#### Task prompt
The lines to return are those from the line holding "TurquoiseFork (2nd from left)" through the last line of the entries below, both included, written exactly and without pictures.

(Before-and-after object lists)

+---+

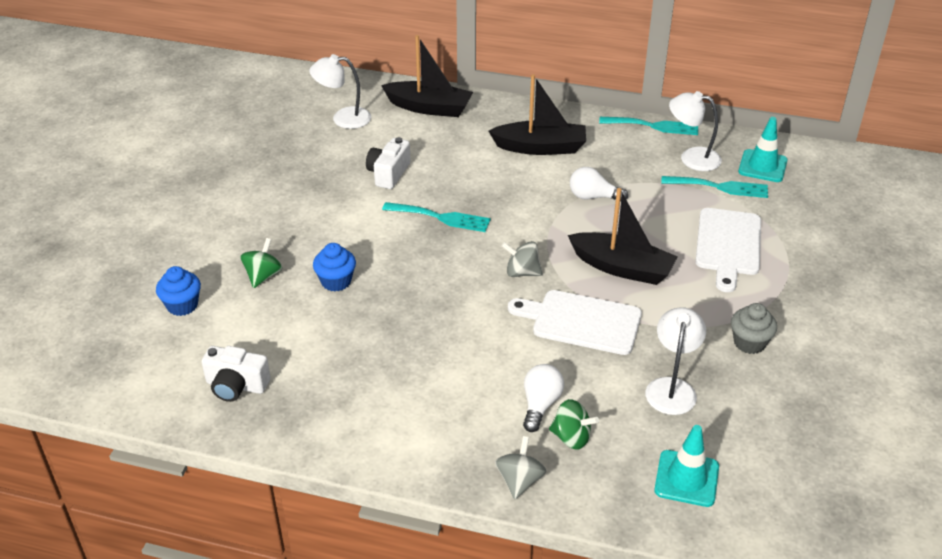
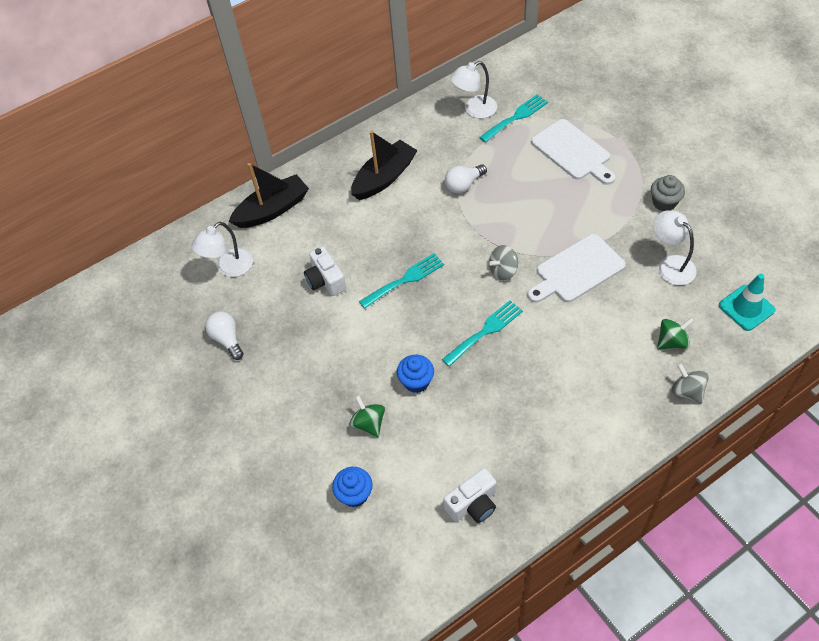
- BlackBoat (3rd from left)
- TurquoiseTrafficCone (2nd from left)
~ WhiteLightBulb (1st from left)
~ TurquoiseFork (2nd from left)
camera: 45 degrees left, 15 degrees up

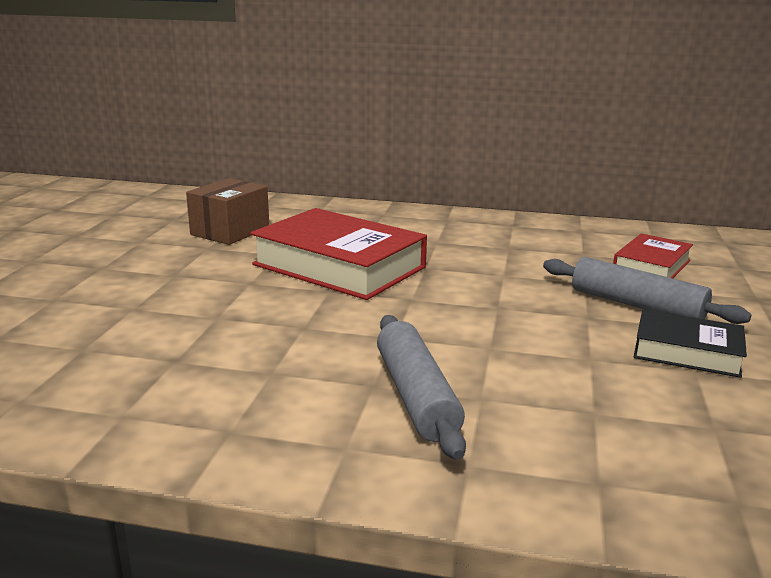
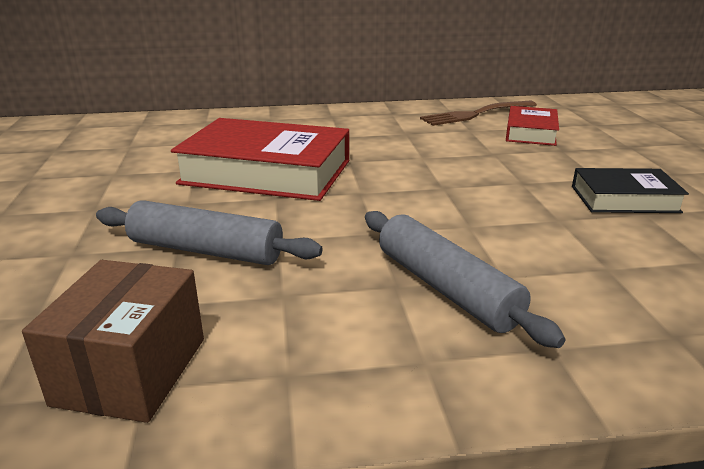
+ BrownFork
~ BrownBox
~ GreyRollingPin (2nd from left in the first image) to GreyRollingPin (1st from left)
camera: 20 degrees left, 5 degrees up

+---+

#### Response to this task
~ TurquoiseFork (2nd from left)
camera: 45 degrees left, 15 degrees up

+ BrownFork
~ BrownBox
~ GreyRollingPin (2nd from left in the first image) to GreyRollingPin (1st from left)
camera: 20 degrees left, 5 degrees up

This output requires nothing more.